[What to produce] All entries below need to be written out exactly, but without their pictures.

[Excerpted data]
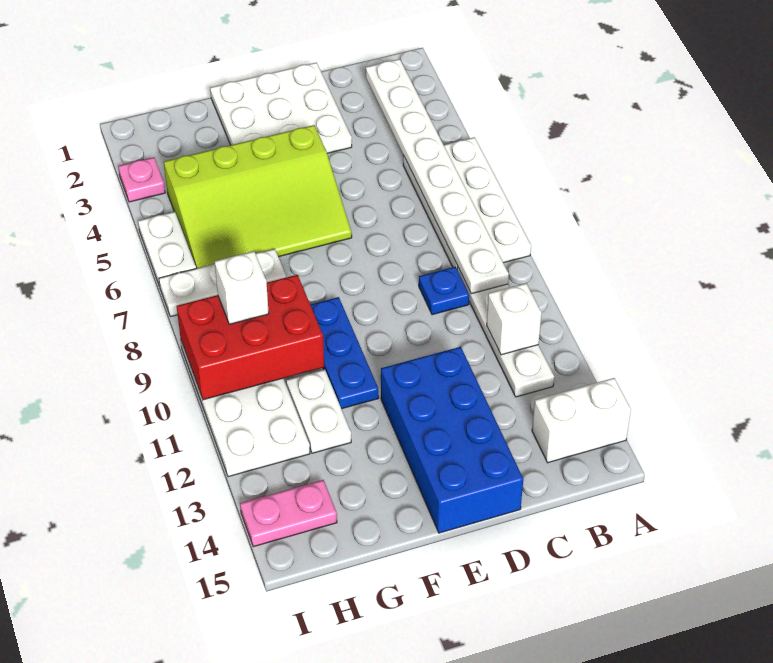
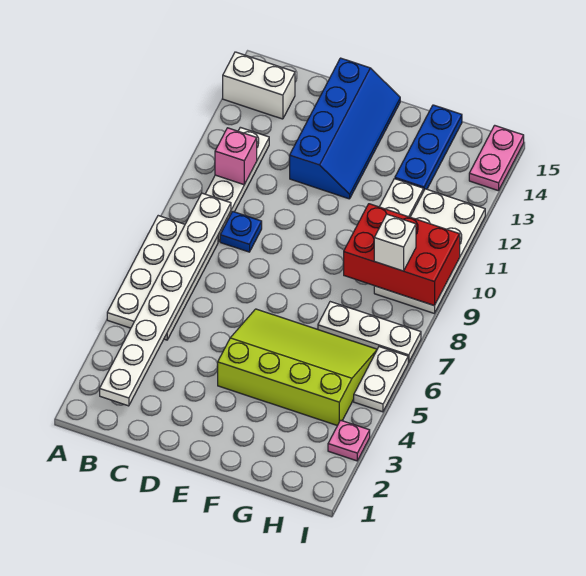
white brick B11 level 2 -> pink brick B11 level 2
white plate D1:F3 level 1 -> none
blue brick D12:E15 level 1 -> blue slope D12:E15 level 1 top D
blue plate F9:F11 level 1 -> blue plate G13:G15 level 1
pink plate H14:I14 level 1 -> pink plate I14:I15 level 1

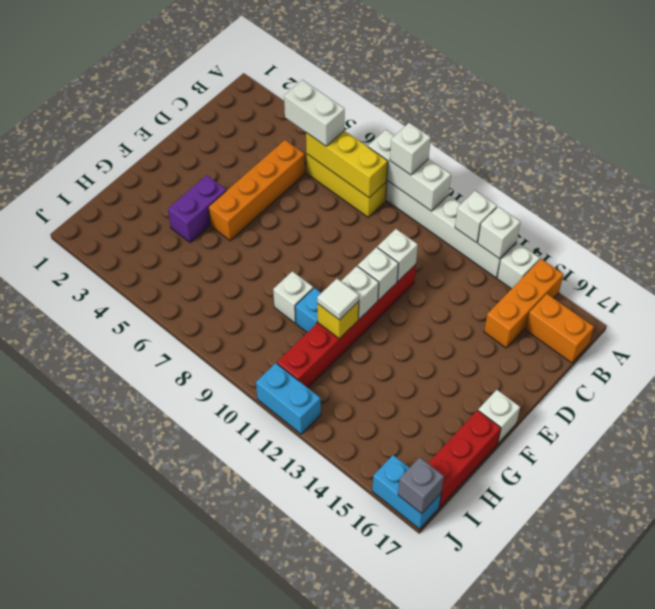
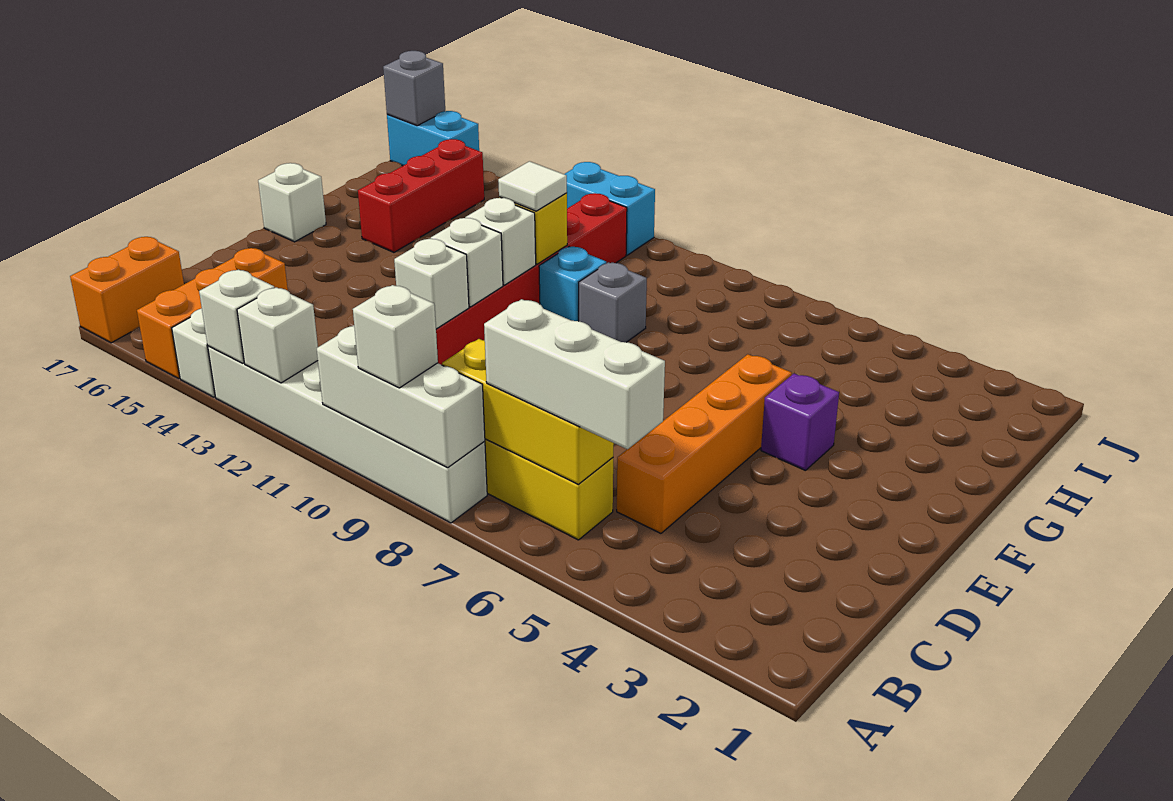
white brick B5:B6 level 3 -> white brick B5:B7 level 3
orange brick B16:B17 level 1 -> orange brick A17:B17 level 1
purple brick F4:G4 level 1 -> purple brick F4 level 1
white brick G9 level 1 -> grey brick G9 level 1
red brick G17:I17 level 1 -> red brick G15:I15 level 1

[Solution to the problem]
white brick B11 level 2 -> pink brick B11 level 2
white plate D1:F3 level 1 -> none
blue brick D12:E15 level 1 -> blue slope D12:E15 level 1 top D
blue plate F9:F11 level 1 -> blue plate G13:G15 level 1
pink plate H14:I14 level 1 -> pink plate I14:I15 level 1

white brick B5:B6 level 3 -> white brick B5:B7 level 3
orange brick B16:B17 level 1 -> orange brick A17:B17 level 1
purple brick F4:G4 level 1 -> purple brick F4 level 1
white brick G9 level 1 -> grey brick G9 level 1
red brick G17:I17 level 1 -> red brick G15:I15 level 1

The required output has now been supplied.